DATASET CONTENT
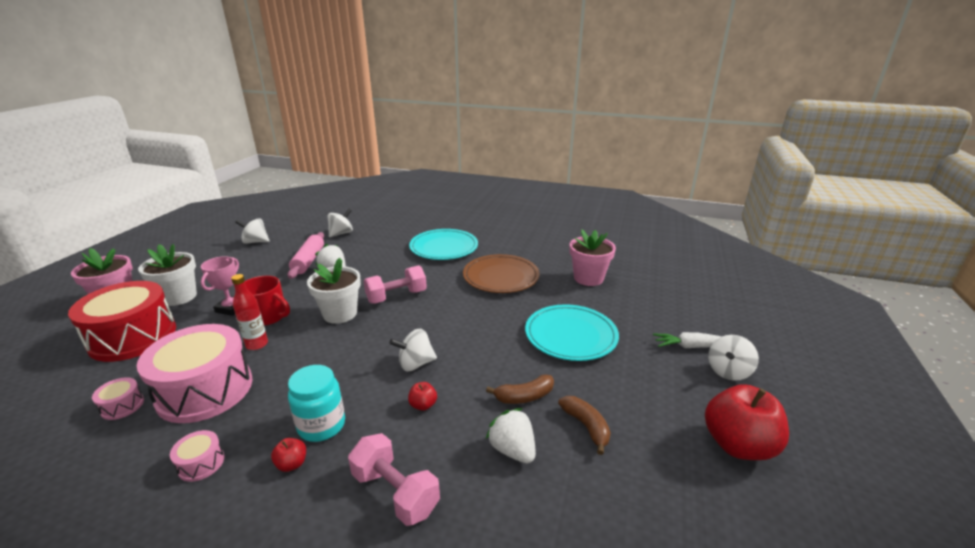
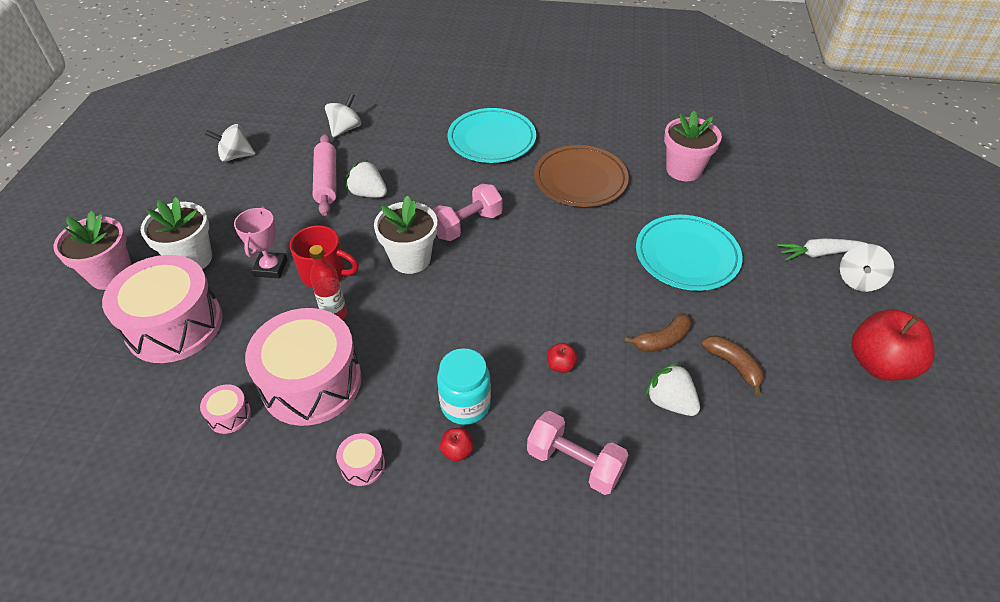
camera: 10 degrees left, 20 degrees up
red drum [68,281,176,362] -> pink drum [102,255,223,363]
white spinning top [389,329,437,371] -> none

REQUIRED ACTION
Please transcribe each line above exactly, but leave the images out.

TASK SOLUTION
camera: 10 degrees left, 20 degrees up
red drum [68,281,176,362] -> pink drum [102,255,223,363]
white spinning top [389,329,437,371] -> none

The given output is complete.